DESCRIPTION OF THE TASK ▸ Below is a listing. Gather each line of it that contains "grey".

TASK INPUT ▸
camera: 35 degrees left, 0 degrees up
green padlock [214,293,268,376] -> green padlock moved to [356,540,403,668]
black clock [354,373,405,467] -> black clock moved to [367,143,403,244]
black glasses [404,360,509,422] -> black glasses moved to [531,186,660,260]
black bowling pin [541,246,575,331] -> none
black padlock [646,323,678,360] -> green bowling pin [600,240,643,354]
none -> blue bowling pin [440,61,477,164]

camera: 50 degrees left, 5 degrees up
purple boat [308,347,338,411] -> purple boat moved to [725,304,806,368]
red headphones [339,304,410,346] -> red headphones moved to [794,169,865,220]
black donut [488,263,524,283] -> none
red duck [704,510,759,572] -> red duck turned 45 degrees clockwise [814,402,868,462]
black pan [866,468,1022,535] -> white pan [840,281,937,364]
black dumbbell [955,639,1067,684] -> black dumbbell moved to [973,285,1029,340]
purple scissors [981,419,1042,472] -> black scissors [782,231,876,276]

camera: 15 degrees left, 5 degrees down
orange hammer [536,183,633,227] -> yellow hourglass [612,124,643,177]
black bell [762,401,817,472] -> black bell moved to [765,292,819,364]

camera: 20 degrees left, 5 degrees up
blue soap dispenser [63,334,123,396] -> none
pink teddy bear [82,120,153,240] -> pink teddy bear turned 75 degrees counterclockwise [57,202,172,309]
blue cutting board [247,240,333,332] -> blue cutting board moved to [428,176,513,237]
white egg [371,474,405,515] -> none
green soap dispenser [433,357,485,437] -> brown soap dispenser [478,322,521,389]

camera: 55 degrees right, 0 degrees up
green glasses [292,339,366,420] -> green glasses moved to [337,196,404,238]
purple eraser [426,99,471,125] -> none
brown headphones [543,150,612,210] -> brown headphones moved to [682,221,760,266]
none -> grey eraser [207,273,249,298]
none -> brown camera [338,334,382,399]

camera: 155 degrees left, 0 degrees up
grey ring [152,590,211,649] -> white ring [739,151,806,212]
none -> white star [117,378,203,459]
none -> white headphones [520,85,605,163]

WRITTEN RESPONSE ▸
none -> grey eraser [207,273,249,298]
grey ring [152,590,211,649] -> white ring [739,151,806,212]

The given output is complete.